- [What you should do]: Reproduce the listing below, substituting "marked" for each occurrence of "highlighted" and leaving everything else unchanged; omit the pictures from your answer.

- [Records supplied]:

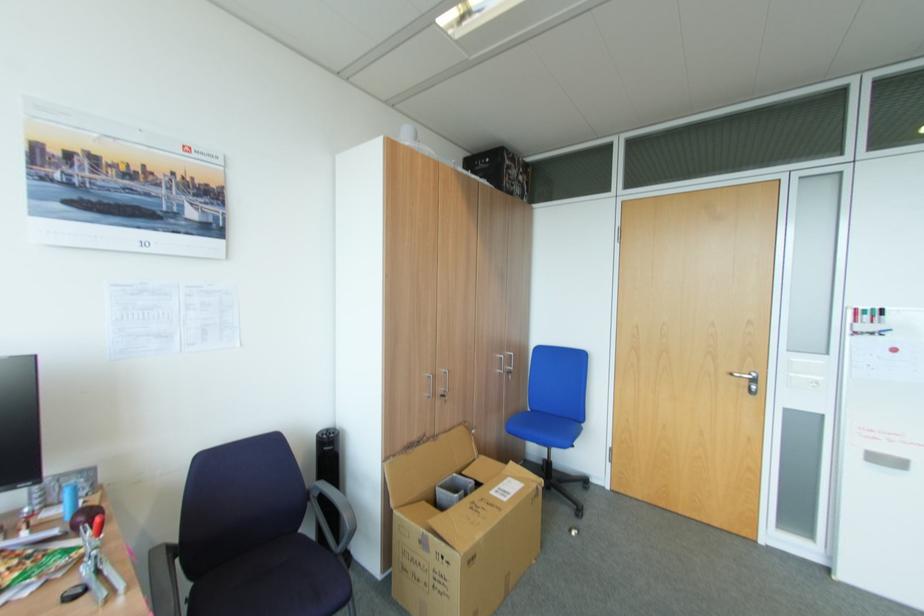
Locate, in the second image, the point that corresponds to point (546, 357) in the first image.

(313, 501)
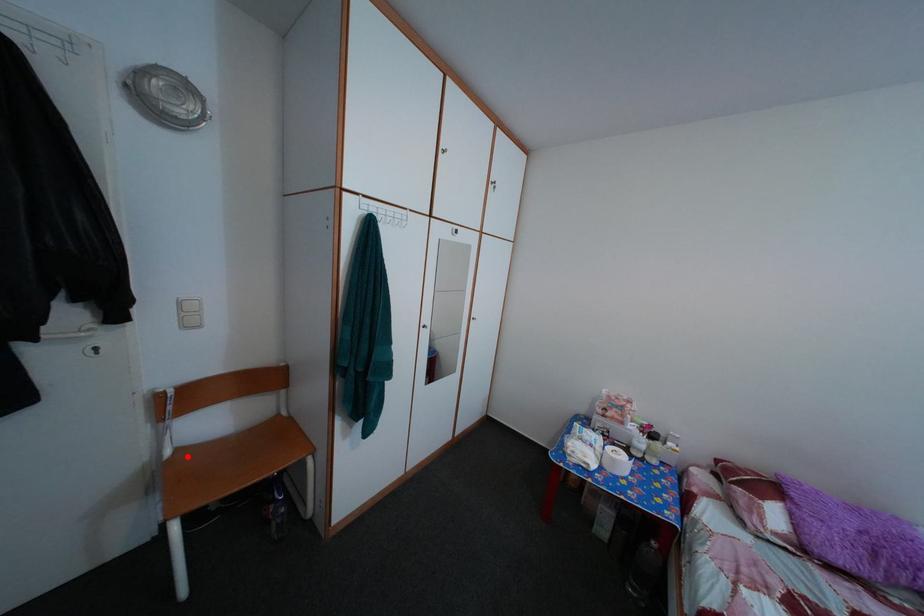
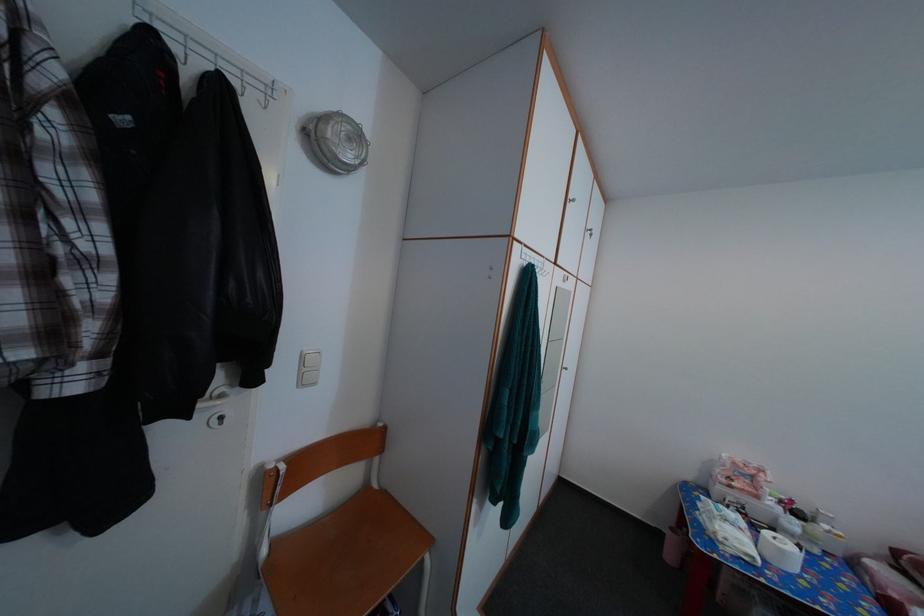
In the second image, find the point that corresponds to the highlighted location in the first image.

(282, 552)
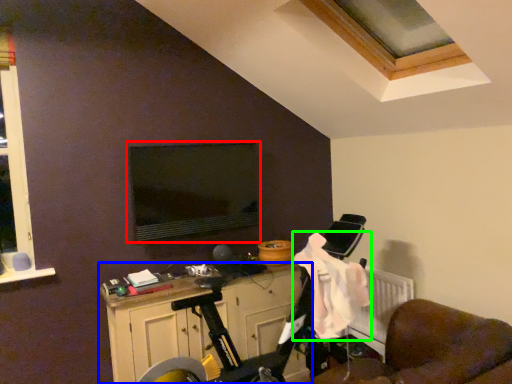
Question: Which object is the closest to the computer monitor (highlighted by a red box)? Choose among these: cabinetry (highlighted by a blue box) or laundry (highlighted by a green box).

Choices:
 (A) cabinetry
 (B) laundry

Answer: (A)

- [Exercise response]:
Locate, in the second image, the point that corresponds to point (546, 357) in the first image.

(313, 501)
In the second image, find the point that corresponds to the marked location in the first image.

(282, 552)
Question: Which object is the closest to the computer monitor (marked by a red box)? Choose among these: cabinetry (marked by a blue box) or laundry (marked by a green box).

Choices:
 (A) cabinetry
 (B) laundry

Answer: (A)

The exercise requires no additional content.